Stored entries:
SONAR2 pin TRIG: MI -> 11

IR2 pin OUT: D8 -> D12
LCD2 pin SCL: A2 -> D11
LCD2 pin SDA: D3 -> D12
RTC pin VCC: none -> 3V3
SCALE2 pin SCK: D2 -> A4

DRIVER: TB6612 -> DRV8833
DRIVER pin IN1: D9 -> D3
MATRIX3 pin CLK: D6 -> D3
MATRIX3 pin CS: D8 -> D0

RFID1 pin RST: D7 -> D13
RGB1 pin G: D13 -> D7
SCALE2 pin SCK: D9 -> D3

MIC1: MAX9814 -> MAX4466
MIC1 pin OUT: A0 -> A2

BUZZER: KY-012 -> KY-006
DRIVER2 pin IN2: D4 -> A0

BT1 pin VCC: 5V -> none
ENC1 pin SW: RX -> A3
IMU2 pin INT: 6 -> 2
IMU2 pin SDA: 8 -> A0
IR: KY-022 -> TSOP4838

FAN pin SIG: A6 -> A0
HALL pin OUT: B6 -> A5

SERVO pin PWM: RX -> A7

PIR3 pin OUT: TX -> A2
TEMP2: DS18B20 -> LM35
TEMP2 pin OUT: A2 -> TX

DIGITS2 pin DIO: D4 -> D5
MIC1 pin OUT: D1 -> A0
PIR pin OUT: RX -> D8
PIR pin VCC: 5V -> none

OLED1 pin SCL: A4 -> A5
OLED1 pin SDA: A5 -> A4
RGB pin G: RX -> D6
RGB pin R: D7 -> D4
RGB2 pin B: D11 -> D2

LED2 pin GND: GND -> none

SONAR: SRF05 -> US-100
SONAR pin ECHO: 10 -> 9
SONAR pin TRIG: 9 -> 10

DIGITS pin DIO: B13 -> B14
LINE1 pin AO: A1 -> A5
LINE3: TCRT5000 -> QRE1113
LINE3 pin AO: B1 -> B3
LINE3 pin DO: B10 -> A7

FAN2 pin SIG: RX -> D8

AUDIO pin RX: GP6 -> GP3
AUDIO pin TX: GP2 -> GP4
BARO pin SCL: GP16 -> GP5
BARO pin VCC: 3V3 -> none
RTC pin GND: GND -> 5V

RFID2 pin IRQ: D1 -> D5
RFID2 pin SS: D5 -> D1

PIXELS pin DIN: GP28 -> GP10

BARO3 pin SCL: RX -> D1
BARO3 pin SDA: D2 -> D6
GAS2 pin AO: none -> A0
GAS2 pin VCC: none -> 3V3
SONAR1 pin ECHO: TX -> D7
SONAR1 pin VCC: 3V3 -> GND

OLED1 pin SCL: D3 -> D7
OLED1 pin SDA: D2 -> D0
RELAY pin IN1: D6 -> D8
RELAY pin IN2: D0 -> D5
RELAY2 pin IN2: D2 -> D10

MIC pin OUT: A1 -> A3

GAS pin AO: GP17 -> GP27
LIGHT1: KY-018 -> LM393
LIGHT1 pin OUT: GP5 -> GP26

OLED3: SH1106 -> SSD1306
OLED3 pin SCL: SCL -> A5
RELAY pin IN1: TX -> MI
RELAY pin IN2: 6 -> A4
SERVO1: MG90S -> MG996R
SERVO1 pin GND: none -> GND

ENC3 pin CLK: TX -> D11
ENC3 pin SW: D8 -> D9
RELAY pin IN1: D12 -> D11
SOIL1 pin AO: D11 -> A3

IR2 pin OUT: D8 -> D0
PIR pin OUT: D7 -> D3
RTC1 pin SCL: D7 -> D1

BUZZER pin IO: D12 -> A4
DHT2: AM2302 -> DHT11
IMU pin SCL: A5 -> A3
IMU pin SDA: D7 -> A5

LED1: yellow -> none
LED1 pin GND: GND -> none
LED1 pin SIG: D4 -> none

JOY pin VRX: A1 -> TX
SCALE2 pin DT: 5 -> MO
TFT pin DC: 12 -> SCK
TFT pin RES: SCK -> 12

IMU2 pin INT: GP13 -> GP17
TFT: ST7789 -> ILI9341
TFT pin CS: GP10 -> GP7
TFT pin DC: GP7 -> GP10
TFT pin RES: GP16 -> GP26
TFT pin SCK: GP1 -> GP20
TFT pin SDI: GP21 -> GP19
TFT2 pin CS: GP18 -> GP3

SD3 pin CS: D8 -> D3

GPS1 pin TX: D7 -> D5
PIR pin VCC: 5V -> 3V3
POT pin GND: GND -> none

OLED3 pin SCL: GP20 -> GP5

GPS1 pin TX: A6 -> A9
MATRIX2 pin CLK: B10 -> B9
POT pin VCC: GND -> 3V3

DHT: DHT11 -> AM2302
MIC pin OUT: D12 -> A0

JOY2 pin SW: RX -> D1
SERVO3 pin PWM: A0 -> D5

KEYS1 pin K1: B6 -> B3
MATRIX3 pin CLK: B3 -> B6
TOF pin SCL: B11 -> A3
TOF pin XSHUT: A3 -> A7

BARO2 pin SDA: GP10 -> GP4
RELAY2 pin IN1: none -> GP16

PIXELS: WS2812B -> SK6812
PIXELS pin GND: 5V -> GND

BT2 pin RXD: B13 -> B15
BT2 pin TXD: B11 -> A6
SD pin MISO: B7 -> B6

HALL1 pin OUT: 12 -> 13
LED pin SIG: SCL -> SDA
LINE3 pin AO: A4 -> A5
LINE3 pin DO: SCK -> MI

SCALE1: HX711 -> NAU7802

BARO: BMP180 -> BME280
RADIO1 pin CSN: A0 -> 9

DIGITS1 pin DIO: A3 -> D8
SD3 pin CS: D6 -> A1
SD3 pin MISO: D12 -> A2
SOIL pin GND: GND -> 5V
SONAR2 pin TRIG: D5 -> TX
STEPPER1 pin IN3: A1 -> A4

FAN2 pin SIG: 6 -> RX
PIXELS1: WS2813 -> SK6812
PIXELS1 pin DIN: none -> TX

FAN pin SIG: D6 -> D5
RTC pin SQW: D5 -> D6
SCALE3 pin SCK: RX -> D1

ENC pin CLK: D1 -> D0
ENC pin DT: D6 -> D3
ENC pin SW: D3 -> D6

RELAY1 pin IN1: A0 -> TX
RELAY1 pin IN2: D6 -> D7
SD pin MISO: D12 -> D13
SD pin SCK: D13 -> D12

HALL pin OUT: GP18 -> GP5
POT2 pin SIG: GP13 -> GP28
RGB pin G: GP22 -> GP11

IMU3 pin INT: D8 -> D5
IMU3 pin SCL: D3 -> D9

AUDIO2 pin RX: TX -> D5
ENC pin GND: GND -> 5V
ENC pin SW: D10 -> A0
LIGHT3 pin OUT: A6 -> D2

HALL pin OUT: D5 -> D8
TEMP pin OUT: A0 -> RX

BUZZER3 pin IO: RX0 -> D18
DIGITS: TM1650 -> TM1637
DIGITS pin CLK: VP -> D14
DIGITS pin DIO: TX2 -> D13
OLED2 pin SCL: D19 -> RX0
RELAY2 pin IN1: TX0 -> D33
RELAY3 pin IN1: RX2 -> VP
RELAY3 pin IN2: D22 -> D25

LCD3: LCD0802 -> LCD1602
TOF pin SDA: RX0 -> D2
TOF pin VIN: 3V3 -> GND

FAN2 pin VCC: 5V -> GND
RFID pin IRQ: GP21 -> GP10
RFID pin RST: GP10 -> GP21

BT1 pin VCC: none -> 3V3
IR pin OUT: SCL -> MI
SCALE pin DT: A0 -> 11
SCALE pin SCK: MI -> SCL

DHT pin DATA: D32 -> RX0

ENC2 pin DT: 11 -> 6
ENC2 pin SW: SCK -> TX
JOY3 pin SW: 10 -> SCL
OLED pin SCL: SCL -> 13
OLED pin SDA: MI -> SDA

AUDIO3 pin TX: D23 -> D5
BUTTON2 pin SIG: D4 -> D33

## Work required
Each record is to be retyped exactly as written.

## Result of this exercise
SONAR2 pin TRIG: MI -> 11

IR2 pin OUT: D8 -> D12
LCD2 pin SCL: A2 -> D11
LCD2 pin SDA: D3 -> D12
RTC pin VCC: none -> 3V3
SCALE2 pin SCK: D2 -> A4

DRIVER: TB6612 -> DRV8833
DRIVER pin IN1: D9 -> D3
MATRIX3 pin CLK: D6 -> D3
MATRIX3 pin CS: D8 -> D0

RFID1 pin RST: D7 -> D13
RGB1 pin G: D13 -> D7
SCALE2 pin SCK: D9 -> D3

MIC1: MAX9814 -> MAX4466
MIC1 pin OUT: A0 -> A2

BUZZER: KY-012 -> KY-006
DRIVER2 pin IN2: D4 -> A0

BT1 pin VCC: 5V -> none
ENC1 pin SW: RX -> A3
IMU2 pin INT: 6 -> 2
IMU2 pin SDA: 8 -> A0
IR: KY-022 -> TSOP4838

FAN pin SIG: A6 -> A0
HALL pin OUT: B6 -> A5

SERVO pin PWM: RX -> A7

PIR3 pin OUT: TX -> A2
TEMP2: DS18B20 -> LM35
TEMP2 pin OUT: A2 -> TX

DIGITS2 pin DIO: D4 -> D5
MIC1 pin OUT: D1 -> A0
PIR pin OUT: RX -> D8
PIR pin VCC: 5V -> none

OLED1 pin SCL: A4 -> A5
OLED1 pin SDA: A5 -> A4
RGB pin G: RX -> D6
RGB pin R: D7 -> D4
RGB2 pin B: D11 -> D2

LED2 pin GND: GND -> none

SONAR: SRF05 -> US-100
SONAR pin ECHO: 10 -> 9
SONAR pin TRIG: 9 -> 10

DIGITS pin DIO: B13 -> B14
LINE1 pin AO: A1 -> A5
LINE3: TCRT5000 -> QRE1113
LINE3 pin AO: B1 -> B3
LINE3 pin DO: B10 -> A7

FAN2 pin SIG: RX -> D8

AUDIO pin RX: GP6 -> GP3
AUDIO pin TX: GP2 -> GP4
BARO pin SCL: GP16 -> GP5
BARO pin VCC: 3V3 -> none
RTC pin GND: GND -> 5V

RFID2 pin IRQ: D1 -> D5
RFID2 pin SS: D5 -> D1

PIXELS pin DIN: GP28 -> GP10

BARO3 pin SCL: RX -> D1
BARO3 pin SDA: D2 -> D6
GAS2 pin AO: none -> A0
GAS2 pin VCC: none -> 3V3
SONAR1 pin ECHO: TX -> D7
SONAR1 pin VCC: 3V3 -> GND

OLED1 pin SCL: D3 -> D7
OLED1 pin SDA: D2 -> D0
RELAY pin IN1: D6 -> D8
RELAY pin IN2: D0 -> D5
RELAY2 pin IN2: D2 -> D10

MIC pin OUT: A1 -> A3

GAS pin AO: GP17 -> GP27
LIGHT1: KY-018 -> LM393
LIGHT1 pin OUT: GP5 -> GP26

OLED3: SH1106 -> SSD1306
OLED3 pin SCL: SCL -> A5
RELAY pin IN1: TX -> MI
RELAY pin IN2: 6 -> A4
SERVO1: MG90S -> MG996R
SERVO1 pin GND: none -> GND

ENC3 pin CLK: TX -> D11
ENC3 pin SW: D8 -> D9
RELAY pin IN1: D12 -> D11
SOIL1 pin AO: D11 -> A3

IR2 pin OUT: D8 -> D0
PIR pin OUT: D7 -> D3
RTC1 pin SCL: D7 -> D1

BUZZER pin IO: D12 -> A4
DHT2: AM2302 -> DHT11
IMU pin SCL: A5 -> A3
IMU pin SDA: D7 -> A5

LED1: yellow -> none
LED1 pin GND: GND -> none
LED1 pin SIG: D4 -> none

JOY pin VRX: A1 -> TX
SCALE2 pin DT: 5 -> MO
TFT pin DC: 12 -> SCK
TFT pin RES: SCK -> 12

IMU2 pin INT: GP13 -> GP17
TFT: ST7789 -> ILI9341
TFT pin CS: GP10 -> GP7
TFT pin DC: GP7 -> GP10
TFT pin RES: GP16 -> GP26
TFT pin SCK: GP1 -> GP20
TFT pin SDI: GP21 -> GP19
TFT2 pin CS: GP18 -> GP3

SD3 pin CS: D8 -> D3

GPS1 pin TX: D7 -> D5
PIR pin VCC: 5V -> 3V3
POT pin GND: GND -> none

OLED3 pin SCL: GP20 -> GP5

GPS1 pin TX: A6 -> A9
MATRIX2 pin CLK: B10 -> B9
POT pin VCC: GND -> 3V3

DHT: DHT11 -> AM2302
MIC pin OUT: D12 -> A0

JOY2 pin SW: RX -> D1
SERVO3 pin PWM: A0 -> D5

KEYS1 pin K1: B6 -> B3
MATRIX3 pin CLK: B3 -> B6
TOF pin SCL: B11 -> A3
TOF pin XSHUT: A3 -> A7

BARO2 pin SDA: GP10 -> GP4
RELAY2 pin IN1: none -> GP16

PIXELS: WS2812B -> SK6812
PIXELS pin GND: 5V -> GND

BT2 pin RXD: B13 -> B15
BT2 pin TXD: B11 -> A6
SD pin MISO: B7 -> B6

HALL1 pin OUT: 12 -> 13
LED pin SIG: SCL -> SDA
LINE3 pin AO: A4 -> A5
LINE3 pin DO: SCK -> MI

SCALE1: HX711 -> NAU7802

BARO: BMP180 -> BME280
RADIO1 pin CSN: A0 -> 9

DIGITS1 pin DIO: A3 -> D8
SD3 pin CS: D6 -> A1
SD3 pin MISO: D12 -> A2
SOIL pin GND: GND -> 5V
SONAR2 pin TRIG: D5 -> TX
STEPPER1 pin IN3: A1 -> A4

FAN2 pin SIG: 6 -> RX
PIXELS1: WS2813 -> SK6812
PIXELS1 pin DIN: none -> TX

FAN pin SIG: D6 -> D5
RTC pin SQW: D5 -> D6
SCALE3 pin SCK: RX -> D1

ENC pin CLK: D1 -> D0
ENC pin DT: D6 -> D3
ENC pin SW: D3 -> D6

RELAY1 pin IN1: A0 -> TX
RELAY1 pin IN2: D6 -> D7
SD pin MISO: D12 -> D13
SD pin SCK: D13 -> D12

HALL pin OUT: GP18 -> GP5
POT2 pin SIG: GP13 -> GP28
RGB pin G: GP22 -> GP11

IMU3 pin INT: D8 -> D5
IMU3 pin SCL: D3 -> D9

AUDIO2 pin RX: TX -> D5
ENC pin GND: GND -> 5V
ENC pin SW: D10 -> A0
LIGHT3 pin OUT: A6 -> D2

HALL pin OUT: D5 -> D8
TEMP pin OUT: A0 -> RX

BUZZER3 pin IO: RX0 -> D18
DIGITS: TM1650 -> TM1637
DIGITS pin CLK: VP -> D14
DIGITS pin DIO: TX2 -> D13
OLED2 pin SCL: D19 -> RX0
RELAY2 pin IN1: TX0 -> D33
RELAY3 pin IN1: RX2 -> VP
RELAY3 pin IN2: D22 -> D25

LCD3: LCD0802 -> LCD1602
TOF pin SDA: RX0 -> D2
TOF pin VIN: 3V3 -> GND

FAN2 pin VCC: 5V -> GND
RFID pin IRQ: GP21 -> GP10
RFID pin RST: GP10 -> GP21

BT1 pin VCC: none -> 3V3
IR pin OUT: SCL -> MI
SCALE pin DT: A0 -> 11
SCALE pin SCK: MI -> SCL

DHT pin DATA: D32 -> RX0

ENC2 pin DT: 11 -> 6
ENC2 pin SW: SCK -> TX
JOY3 pin SW: 10 -> SCL
OLED pin SCL: SCL -> 13
OLED pin SDA: MI -> SDA

AUDIO3 pin TX: D23 -> D5
BUTTON2 pin SIG: D4 -> D33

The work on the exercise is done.